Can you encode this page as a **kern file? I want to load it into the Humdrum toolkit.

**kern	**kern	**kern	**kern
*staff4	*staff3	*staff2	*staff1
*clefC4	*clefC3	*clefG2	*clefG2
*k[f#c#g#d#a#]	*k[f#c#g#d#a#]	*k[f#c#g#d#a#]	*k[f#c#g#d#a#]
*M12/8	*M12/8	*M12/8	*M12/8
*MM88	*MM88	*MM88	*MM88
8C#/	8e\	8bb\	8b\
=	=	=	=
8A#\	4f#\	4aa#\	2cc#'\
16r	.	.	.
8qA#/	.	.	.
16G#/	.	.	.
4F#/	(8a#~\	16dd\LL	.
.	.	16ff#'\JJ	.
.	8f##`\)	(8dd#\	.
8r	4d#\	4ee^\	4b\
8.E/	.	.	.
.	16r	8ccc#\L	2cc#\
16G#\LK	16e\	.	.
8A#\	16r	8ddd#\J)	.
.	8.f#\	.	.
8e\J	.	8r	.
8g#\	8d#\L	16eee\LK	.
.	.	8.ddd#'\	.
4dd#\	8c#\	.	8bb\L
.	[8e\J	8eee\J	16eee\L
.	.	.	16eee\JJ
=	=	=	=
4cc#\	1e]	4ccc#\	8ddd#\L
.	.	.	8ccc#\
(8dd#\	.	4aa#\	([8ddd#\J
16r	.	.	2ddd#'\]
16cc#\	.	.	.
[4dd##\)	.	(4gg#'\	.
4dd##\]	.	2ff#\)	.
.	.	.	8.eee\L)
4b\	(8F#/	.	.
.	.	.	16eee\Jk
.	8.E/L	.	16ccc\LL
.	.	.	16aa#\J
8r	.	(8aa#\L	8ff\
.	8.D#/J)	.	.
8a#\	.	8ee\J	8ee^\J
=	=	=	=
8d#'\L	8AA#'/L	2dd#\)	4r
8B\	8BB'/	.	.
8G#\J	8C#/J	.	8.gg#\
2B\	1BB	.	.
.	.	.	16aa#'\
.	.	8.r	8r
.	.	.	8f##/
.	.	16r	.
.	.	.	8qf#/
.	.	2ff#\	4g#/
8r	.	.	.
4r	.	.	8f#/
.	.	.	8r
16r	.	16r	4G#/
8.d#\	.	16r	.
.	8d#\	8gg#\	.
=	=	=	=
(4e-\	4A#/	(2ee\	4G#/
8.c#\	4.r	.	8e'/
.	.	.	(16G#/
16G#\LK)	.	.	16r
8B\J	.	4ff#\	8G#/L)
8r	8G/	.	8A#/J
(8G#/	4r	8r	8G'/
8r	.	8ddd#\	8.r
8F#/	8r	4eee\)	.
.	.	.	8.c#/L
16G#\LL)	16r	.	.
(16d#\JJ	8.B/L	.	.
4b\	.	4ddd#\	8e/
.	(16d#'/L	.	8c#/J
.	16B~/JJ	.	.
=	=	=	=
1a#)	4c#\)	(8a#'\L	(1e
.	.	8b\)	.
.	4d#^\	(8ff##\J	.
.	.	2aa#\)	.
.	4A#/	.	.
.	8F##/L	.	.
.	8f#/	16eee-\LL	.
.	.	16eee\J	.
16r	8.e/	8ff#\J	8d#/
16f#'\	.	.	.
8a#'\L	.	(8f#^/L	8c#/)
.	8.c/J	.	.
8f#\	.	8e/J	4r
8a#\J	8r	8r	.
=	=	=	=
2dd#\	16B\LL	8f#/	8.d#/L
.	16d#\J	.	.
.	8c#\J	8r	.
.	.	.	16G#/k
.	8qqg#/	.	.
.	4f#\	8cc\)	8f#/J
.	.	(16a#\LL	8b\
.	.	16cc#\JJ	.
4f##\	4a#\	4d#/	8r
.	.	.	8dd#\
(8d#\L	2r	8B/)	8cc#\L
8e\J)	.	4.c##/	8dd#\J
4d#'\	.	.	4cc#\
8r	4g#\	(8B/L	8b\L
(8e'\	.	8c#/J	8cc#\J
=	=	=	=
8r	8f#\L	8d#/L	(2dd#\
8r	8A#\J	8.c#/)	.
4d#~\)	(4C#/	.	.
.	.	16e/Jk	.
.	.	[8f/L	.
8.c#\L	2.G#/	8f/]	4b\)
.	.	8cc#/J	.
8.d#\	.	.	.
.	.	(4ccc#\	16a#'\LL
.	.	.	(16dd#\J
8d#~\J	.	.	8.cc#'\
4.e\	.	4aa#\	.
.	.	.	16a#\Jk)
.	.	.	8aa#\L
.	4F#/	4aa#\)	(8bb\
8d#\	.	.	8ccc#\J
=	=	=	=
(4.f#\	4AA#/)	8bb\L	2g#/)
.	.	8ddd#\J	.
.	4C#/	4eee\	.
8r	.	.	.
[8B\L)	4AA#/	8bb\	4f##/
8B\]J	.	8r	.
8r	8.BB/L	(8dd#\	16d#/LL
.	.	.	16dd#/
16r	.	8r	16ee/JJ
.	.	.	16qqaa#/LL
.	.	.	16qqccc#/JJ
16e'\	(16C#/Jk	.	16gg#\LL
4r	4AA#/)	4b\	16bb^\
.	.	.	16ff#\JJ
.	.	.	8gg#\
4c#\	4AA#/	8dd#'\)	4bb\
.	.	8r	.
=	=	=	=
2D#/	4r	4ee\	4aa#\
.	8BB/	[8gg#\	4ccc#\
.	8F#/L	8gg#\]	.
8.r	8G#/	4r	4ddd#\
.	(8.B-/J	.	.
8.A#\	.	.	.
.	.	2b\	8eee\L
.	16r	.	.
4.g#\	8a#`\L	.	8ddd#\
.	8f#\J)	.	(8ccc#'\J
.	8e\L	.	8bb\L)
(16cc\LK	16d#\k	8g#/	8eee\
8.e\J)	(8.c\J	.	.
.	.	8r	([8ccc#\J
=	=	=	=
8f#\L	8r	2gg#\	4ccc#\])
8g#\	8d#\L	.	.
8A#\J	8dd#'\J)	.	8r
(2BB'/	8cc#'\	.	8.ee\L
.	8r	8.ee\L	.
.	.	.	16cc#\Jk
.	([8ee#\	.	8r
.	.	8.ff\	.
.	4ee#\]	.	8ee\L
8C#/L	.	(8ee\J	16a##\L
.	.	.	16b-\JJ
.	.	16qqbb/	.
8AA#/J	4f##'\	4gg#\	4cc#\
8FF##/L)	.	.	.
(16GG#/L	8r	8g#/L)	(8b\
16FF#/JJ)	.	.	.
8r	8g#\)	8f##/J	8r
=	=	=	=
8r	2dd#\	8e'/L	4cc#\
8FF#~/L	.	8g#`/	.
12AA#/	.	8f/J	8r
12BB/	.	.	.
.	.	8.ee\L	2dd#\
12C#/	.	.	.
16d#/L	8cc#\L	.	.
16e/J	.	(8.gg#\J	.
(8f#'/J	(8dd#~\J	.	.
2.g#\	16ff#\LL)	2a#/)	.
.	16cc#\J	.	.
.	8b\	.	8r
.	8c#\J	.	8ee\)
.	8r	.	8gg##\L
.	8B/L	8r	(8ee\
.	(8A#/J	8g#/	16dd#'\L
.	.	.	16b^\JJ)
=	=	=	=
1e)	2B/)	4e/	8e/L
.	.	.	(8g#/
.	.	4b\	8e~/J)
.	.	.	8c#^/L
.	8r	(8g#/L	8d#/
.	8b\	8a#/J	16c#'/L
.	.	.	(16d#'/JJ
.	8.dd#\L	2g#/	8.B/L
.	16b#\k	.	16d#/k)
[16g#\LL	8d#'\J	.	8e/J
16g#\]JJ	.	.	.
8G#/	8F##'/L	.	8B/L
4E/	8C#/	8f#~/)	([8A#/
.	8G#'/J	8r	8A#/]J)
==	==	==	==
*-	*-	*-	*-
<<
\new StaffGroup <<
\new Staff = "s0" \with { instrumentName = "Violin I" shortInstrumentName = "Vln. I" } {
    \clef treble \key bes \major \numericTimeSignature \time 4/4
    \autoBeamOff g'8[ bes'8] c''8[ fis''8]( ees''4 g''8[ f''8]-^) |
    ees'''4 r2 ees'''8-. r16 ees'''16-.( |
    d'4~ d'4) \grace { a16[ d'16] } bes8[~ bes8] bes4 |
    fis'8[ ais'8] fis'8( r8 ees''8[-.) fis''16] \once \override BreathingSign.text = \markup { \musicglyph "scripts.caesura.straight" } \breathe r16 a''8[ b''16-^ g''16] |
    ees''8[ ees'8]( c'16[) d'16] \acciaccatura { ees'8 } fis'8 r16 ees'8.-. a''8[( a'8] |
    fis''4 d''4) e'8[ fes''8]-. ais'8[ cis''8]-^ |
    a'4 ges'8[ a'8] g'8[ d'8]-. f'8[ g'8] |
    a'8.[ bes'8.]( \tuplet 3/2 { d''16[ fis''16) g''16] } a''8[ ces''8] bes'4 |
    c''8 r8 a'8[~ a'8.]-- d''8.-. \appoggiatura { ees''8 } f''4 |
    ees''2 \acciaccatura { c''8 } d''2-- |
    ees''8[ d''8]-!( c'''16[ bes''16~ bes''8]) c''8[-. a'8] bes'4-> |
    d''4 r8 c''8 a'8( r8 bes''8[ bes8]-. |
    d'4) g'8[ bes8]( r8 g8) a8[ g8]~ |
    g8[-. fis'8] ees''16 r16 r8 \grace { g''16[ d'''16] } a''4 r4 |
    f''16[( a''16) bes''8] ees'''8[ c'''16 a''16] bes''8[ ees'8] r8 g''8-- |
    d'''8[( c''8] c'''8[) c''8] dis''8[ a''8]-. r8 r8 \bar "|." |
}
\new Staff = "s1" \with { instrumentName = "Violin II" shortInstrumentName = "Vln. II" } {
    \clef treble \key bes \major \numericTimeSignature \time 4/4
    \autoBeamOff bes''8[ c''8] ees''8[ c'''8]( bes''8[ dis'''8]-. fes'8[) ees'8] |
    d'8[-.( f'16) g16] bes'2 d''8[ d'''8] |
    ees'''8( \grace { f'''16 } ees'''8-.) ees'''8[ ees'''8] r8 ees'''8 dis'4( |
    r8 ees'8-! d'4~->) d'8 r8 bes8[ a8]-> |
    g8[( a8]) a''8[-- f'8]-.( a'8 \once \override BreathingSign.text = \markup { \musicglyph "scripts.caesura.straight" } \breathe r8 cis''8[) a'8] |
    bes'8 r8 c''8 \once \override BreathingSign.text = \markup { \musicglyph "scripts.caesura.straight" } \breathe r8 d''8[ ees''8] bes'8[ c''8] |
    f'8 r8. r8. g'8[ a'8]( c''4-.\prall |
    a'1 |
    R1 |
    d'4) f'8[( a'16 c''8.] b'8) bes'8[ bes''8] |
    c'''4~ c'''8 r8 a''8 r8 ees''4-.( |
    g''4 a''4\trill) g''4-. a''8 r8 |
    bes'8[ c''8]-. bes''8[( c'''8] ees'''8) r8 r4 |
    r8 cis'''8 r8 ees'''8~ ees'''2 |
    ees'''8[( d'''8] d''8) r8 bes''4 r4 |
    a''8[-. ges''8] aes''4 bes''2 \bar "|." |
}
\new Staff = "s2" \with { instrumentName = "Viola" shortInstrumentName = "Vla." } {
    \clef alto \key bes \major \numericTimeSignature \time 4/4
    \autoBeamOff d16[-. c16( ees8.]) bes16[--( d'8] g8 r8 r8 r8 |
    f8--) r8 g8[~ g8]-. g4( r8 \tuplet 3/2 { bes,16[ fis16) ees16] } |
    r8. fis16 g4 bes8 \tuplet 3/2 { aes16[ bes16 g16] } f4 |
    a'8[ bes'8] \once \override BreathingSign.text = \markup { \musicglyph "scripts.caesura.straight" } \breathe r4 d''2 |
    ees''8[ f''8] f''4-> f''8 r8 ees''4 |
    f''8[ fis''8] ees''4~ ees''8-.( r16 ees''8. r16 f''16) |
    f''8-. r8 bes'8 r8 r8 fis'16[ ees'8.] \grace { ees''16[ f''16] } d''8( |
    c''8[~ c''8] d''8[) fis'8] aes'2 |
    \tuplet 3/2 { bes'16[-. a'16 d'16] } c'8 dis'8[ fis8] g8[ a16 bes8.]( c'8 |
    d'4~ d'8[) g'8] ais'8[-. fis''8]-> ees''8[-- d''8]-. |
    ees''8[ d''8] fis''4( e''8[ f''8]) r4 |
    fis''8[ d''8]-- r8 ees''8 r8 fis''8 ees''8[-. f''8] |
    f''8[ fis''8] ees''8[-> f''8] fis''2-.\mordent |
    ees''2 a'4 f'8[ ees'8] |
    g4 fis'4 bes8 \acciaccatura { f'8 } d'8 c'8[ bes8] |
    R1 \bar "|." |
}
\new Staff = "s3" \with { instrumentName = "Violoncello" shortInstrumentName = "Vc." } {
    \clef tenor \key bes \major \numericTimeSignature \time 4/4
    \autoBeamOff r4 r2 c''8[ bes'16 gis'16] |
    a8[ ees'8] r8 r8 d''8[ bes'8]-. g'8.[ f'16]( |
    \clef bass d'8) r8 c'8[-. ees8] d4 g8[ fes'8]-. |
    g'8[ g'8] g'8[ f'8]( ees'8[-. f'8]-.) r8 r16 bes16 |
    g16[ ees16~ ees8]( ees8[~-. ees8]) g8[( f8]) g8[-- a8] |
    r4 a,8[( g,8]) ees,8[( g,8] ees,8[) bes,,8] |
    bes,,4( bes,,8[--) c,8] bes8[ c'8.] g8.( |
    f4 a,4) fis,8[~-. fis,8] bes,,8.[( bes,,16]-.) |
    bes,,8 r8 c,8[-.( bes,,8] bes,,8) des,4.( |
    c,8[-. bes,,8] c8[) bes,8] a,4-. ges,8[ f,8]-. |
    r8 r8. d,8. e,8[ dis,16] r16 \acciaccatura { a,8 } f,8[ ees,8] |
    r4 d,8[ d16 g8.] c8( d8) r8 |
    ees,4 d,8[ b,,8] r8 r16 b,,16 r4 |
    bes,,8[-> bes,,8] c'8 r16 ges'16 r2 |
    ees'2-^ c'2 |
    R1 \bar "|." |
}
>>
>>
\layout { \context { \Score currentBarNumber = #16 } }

··········

What the task requires:
Report each line of the records that contains the string "autoBeamOff", copying the line in full. Treat uppercase and lowercase letters as distinct.

Complete response:
    \autoBeamOff g'8[ bes'8] c''8[ fis''8]( ees''4 g''8[ f''8]-^) |
    \autoBeamOff bes''8[ c''8] ees''8[ c'''8]( bes''8[ dis'''8]-. fes'8[) ees'8] |
    \autoBeamOff d16[-. c16( ees8.]) bes16[--( d'8] g8 r8 r8 r8 |
    \autoBeamOff r4 r2 c''8[ bes'16 gis'16] |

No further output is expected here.